Work instruction » Please give every line below again exactly, but not its pictures.

Stored entries »
——————

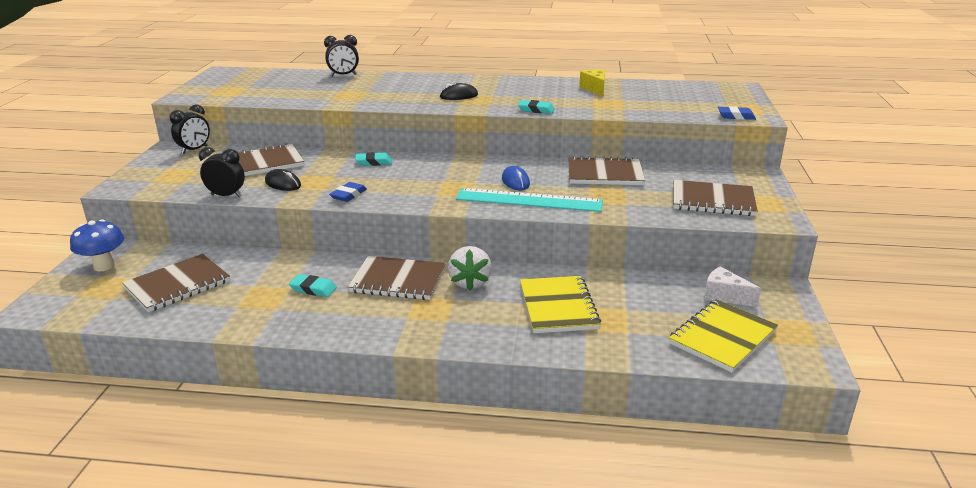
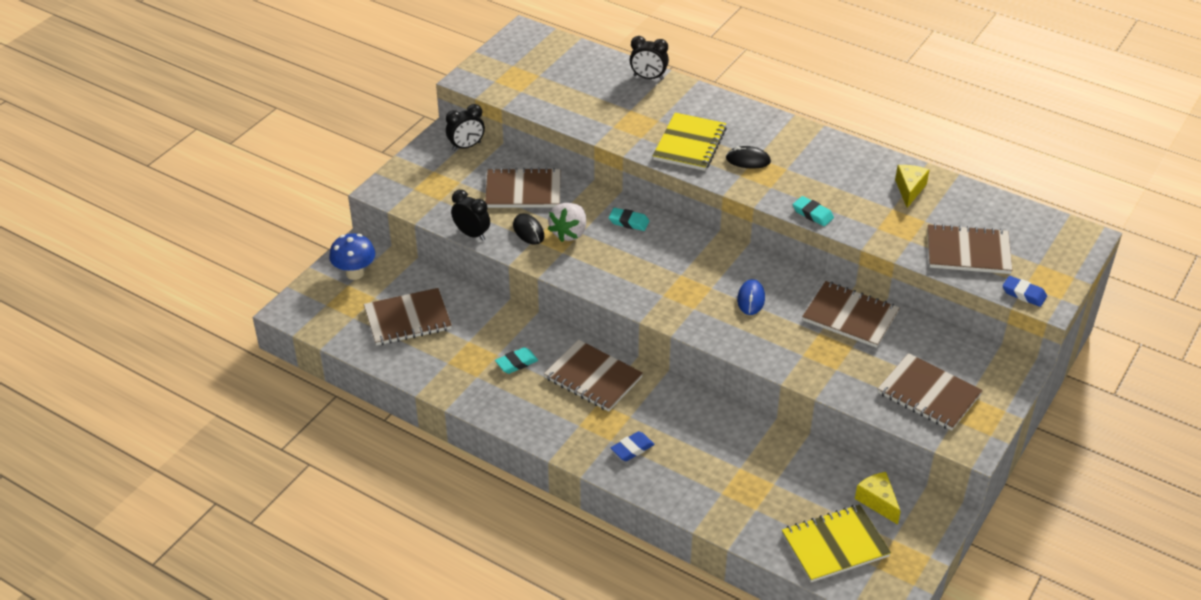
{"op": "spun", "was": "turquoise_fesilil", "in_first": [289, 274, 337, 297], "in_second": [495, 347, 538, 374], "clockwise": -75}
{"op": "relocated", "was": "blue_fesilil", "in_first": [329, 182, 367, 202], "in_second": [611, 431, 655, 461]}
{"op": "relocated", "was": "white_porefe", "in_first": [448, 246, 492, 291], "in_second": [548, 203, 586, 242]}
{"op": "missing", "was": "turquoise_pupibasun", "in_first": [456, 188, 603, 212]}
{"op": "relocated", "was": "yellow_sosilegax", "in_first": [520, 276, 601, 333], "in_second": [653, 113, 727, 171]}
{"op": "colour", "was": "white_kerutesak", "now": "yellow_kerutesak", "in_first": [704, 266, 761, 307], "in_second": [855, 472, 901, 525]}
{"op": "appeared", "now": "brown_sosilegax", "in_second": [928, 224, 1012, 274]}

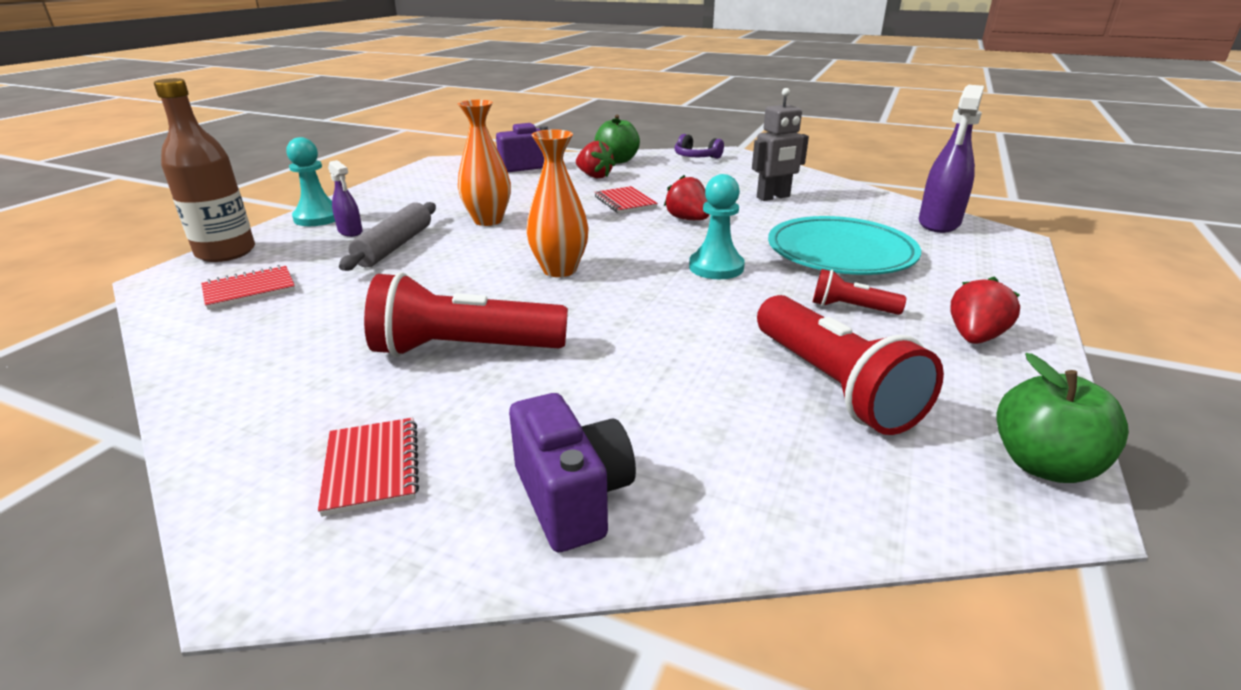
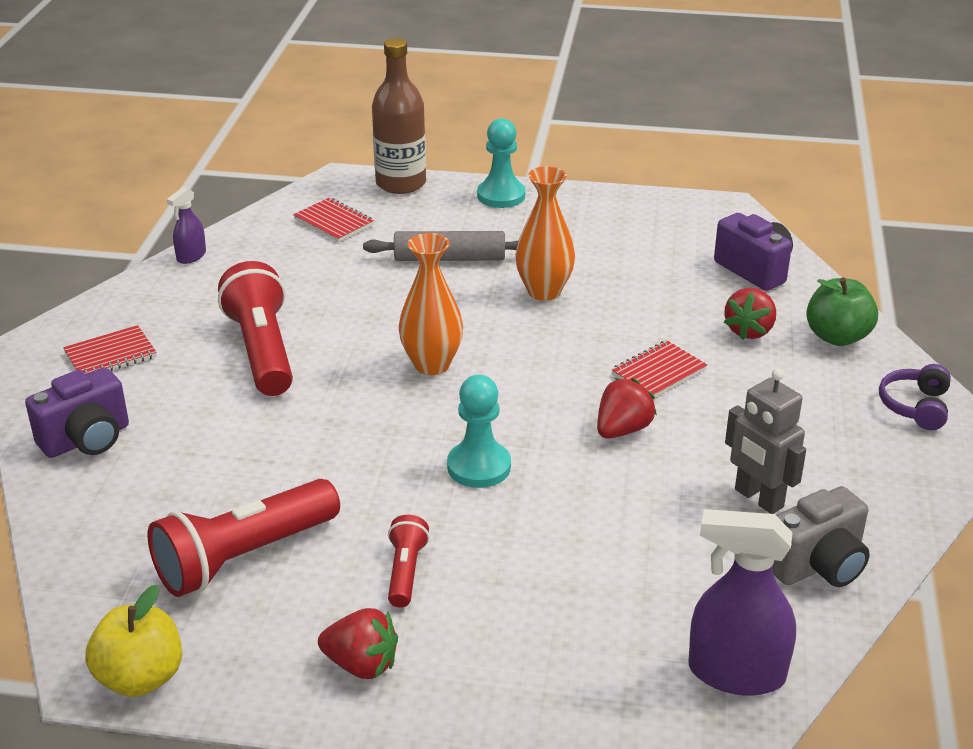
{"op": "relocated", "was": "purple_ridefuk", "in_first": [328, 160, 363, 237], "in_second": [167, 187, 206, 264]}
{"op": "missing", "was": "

——————

Exercise output »
{"op": "spun", "was": "turquoise_fesilil", "in_first": [289, 274, 337, 297], "in_second": [495, 347, 538, 374], "clockwise": -75}
{"op": "relocated", "was": "blue_fesilil", "in_first": [329, 182, 367, 202], "in_second": [611, 431, 655, 461]}
{"op": "relocated", "was": "white_porefe", "in_first": [448, 246, 492, 291], "in_second": [548, 203, 586, 242]}
{"op": "missing", "was": "turquoise_pupibasun", "in_first": [456, 188, 603, 212]}
{"op": "relocated", "was": "yellow_sosilegax", "in_first": [520, 276, 601, 333], "in_second": [653, 113, 727, 171]}
{"op": "colour", "was": "white_kerutesak", "now": "yellow_kerutesak", "in_first": [704, 266, 761, 307], "in_second": [855, 472, 901, 525]}
{"op": "appeared", "now": "brown_sosilegax", "in_second": [928, 224, 1012, 274]}

{"op": "relocated", "was": "purple_ridefuk", "in_first": [328, 160, 363, 237], "in_second": [167, 187, 206, 264]}
{"op": "missing", "was": "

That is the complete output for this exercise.